What is expected:
From the entries below, gather every line containing the string "blue".

-*-*-

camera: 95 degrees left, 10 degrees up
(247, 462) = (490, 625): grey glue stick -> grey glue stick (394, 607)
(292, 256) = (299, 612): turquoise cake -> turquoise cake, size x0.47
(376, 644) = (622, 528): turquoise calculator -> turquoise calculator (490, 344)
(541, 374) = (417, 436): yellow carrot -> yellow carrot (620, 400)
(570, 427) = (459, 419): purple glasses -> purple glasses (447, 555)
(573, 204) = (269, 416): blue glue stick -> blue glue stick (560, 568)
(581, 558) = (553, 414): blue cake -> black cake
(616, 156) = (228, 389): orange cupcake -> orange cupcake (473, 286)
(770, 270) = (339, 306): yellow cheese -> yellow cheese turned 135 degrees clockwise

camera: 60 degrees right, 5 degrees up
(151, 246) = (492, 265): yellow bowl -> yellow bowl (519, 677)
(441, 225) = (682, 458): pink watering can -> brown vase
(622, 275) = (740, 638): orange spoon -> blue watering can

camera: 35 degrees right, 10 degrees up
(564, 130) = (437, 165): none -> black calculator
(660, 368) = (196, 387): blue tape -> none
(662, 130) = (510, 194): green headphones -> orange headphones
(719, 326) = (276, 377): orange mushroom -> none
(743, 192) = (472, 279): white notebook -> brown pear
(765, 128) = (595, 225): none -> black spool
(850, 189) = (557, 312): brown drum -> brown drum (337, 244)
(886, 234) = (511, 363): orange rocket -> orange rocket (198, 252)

-*-*-

Task result:
(573, 204) = (269, 416): blue glue stick -> blue glue stick (560, 568)
(581, 558) = (553, 414): blue cake -> black cake
(622, 275) = (740, 638): orange spoon -> blue watering can
(660, 368) = (196, 387): blue tape -> none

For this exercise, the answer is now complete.